*** Available data Section Begins ***

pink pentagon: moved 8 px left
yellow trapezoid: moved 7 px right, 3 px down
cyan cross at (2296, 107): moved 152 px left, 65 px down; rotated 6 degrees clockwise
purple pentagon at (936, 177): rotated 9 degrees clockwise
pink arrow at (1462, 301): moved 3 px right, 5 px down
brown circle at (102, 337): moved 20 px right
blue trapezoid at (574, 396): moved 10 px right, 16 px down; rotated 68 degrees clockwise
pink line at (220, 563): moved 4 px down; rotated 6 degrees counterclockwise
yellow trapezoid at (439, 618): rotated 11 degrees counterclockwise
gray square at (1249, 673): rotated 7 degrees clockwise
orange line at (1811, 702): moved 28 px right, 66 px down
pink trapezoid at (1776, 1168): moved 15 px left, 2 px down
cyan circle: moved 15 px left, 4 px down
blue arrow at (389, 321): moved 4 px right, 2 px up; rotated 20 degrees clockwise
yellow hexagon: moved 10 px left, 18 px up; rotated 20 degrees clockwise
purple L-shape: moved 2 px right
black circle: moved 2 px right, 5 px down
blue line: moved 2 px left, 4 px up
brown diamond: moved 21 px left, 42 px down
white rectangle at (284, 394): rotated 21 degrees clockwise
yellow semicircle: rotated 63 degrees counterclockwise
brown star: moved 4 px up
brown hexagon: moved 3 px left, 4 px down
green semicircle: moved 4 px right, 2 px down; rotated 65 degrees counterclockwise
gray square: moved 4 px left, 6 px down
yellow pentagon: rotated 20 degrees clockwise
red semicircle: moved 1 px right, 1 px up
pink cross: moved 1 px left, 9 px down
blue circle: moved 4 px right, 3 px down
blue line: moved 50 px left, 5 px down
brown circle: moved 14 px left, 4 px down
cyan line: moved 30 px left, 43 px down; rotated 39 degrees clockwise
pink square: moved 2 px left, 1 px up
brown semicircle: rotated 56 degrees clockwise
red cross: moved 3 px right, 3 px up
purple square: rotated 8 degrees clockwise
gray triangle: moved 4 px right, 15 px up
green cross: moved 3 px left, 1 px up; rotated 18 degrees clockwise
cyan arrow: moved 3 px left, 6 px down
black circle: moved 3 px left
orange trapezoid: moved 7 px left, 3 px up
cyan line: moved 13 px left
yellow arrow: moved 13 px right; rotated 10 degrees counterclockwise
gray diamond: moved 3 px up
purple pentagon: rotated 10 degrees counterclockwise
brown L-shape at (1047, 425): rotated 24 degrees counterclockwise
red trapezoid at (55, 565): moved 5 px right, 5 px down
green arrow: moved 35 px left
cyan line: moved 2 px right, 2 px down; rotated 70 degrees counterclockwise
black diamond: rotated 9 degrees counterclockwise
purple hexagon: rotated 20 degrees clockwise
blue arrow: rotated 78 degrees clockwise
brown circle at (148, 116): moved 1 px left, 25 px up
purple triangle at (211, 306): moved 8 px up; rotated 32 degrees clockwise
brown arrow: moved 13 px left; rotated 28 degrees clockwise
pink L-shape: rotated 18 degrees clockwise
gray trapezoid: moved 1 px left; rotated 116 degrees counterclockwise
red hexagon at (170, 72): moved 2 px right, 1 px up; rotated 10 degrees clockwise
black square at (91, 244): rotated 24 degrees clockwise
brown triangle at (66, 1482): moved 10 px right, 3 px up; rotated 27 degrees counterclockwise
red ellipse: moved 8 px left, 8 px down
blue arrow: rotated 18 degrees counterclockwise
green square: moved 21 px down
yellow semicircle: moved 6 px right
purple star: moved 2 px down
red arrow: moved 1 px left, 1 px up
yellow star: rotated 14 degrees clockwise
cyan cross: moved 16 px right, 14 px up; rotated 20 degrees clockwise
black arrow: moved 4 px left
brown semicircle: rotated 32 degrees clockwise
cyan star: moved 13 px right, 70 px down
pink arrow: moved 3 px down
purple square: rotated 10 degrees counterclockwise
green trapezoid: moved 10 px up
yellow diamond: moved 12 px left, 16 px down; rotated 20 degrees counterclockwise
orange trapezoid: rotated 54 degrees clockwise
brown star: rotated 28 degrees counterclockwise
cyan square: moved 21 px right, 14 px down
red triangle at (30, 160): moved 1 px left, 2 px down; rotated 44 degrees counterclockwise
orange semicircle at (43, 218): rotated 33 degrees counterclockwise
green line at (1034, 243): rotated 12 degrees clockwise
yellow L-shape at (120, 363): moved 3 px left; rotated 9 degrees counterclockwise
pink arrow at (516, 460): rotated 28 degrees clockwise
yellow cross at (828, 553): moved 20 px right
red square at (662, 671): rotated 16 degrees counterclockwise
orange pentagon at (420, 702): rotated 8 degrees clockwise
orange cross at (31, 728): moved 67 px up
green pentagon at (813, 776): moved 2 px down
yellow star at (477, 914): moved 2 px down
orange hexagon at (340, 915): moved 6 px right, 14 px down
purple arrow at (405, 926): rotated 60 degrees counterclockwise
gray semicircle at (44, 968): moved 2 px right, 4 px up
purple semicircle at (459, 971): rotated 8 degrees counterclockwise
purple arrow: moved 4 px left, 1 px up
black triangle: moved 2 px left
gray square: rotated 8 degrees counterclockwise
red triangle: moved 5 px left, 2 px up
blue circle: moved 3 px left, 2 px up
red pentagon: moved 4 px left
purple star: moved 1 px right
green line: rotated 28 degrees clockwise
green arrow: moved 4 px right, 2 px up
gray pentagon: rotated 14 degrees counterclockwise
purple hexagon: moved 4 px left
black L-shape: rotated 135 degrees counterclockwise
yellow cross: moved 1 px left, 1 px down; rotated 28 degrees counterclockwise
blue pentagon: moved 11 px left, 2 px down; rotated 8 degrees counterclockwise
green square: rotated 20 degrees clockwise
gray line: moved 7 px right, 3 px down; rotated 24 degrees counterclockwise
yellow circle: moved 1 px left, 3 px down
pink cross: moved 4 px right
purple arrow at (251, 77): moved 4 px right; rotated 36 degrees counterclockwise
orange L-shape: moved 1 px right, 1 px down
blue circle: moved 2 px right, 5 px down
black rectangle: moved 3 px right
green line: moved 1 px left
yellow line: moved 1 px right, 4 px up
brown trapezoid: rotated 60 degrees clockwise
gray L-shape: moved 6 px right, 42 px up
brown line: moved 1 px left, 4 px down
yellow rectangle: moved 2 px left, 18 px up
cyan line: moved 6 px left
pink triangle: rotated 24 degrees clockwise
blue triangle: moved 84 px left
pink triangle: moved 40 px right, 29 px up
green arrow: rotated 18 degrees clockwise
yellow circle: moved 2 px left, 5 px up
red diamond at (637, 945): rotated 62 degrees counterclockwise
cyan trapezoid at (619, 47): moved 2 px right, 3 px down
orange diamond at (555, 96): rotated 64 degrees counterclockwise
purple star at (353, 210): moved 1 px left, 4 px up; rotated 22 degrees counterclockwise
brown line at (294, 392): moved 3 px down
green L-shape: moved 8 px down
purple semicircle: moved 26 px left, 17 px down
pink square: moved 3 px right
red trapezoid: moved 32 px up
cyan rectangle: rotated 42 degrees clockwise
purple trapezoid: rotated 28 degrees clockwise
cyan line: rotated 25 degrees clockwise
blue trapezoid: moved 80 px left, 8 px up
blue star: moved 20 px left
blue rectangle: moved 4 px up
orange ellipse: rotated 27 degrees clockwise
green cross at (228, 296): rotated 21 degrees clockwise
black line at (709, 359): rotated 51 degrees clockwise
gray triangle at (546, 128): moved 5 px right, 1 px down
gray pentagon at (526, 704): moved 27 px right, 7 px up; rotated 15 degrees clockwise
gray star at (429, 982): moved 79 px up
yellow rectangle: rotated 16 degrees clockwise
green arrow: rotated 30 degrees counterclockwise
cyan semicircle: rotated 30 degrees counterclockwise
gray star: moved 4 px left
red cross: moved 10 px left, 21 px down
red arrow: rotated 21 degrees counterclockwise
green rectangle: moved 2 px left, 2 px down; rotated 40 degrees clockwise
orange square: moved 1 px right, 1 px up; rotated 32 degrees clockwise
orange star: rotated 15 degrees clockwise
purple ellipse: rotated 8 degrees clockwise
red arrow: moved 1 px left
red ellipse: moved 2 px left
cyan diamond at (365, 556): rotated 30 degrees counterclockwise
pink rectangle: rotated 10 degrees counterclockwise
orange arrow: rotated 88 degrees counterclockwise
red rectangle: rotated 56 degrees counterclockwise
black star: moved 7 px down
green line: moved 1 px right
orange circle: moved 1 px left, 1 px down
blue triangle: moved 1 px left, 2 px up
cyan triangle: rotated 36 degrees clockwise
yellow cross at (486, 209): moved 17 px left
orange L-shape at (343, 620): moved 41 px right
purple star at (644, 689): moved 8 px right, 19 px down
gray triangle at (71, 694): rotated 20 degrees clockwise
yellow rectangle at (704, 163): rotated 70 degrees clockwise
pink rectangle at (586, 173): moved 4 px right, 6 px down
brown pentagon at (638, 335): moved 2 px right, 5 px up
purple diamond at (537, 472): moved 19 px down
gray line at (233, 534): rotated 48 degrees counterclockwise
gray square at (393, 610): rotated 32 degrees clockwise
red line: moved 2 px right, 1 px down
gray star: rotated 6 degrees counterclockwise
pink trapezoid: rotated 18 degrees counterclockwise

*** Available data Section Ends ***

> **Task prompt**
Lines containing the word "shape" are to be pulled from the records and copied.

> **Output for this exercise**
purple L-shape: moved 2 px right
brown L-shape at (1047, 425): rotated 24 degrees counterclockwise
pink L-shape: rotated 18 degrees clockwise
yellow L-shape at (120, 363): moved 3 px left; rotated 9 degrees counterclockwise
black L-shape: rotated 135 degrees counterclockwise
orange L-shape: moved 1 px right, 1 px down
gray L-shape: moved 6 px right, 42 px up
green L-shape: moved 8 px down
orange L-shape at (343, 620): moved 41 px right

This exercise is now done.